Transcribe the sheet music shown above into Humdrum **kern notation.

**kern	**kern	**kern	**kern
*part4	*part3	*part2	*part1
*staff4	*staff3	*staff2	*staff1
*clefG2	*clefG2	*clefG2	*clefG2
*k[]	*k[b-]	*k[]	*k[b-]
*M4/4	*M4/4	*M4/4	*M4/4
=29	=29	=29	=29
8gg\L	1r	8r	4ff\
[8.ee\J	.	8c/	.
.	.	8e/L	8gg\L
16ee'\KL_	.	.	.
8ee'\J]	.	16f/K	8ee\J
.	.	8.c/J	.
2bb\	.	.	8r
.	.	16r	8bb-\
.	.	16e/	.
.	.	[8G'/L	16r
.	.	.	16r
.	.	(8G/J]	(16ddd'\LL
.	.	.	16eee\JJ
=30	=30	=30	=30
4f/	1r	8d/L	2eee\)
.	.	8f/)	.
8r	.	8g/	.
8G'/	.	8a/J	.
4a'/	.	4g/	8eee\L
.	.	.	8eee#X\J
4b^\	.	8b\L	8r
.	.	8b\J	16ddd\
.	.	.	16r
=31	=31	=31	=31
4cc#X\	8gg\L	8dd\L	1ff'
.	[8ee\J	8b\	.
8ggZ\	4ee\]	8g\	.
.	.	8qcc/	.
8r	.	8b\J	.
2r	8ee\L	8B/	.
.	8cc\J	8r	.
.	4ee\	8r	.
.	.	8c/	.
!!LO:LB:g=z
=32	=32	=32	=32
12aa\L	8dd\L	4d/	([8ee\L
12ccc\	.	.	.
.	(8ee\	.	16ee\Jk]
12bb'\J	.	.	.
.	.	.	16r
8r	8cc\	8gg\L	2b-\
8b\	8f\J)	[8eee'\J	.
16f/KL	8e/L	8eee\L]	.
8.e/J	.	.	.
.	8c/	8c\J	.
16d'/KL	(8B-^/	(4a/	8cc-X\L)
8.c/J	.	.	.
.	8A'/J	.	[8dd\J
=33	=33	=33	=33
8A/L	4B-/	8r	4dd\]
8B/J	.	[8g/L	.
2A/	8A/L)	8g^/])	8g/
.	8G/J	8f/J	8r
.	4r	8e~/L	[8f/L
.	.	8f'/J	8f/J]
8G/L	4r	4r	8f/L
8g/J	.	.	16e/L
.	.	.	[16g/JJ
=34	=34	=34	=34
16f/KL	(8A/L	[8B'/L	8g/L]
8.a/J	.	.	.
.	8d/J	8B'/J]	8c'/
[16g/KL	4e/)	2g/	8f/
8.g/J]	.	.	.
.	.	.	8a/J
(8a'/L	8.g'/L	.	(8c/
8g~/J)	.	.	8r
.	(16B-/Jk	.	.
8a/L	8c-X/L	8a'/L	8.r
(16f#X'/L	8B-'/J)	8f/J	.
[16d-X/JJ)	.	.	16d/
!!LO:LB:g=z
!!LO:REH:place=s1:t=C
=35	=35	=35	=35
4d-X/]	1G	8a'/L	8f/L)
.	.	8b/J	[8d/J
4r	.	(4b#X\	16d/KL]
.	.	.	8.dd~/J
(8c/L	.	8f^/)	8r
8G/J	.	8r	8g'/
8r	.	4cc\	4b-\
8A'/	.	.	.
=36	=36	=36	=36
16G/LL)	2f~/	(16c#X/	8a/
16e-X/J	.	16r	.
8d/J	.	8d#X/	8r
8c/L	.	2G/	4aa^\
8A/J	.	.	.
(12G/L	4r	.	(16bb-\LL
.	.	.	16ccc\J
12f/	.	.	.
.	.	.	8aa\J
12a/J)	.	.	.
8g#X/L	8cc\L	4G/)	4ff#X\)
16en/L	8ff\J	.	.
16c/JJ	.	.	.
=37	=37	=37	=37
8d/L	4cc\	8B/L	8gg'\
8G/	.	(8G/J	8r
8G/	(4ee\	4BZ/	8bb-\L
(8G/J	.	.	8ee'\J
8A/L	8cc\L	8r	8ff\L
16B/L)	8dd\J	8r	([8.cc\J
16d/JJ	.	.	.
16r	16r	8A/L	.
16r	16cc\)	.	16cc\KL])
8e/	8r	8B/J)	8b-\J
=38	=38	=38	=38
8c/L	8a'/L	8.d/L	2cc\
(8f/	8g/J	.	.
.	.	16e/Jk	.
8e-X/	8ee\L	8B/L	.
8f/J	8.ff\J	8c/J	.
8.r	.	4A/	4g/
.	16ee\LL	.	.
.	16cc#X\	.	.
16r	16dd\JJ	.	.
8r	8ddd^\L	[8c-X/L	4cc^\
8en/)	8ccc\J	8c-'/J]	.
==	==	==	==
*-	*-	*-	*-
▬▬▬
- **Goal of the exercise**
Please find each line in the items above that contains the string "kern" and copy those lines.

- **The response**
Transcribe the sheet music shown above into Humdrum **kern notation.
**kern	**kern	**kern	**kern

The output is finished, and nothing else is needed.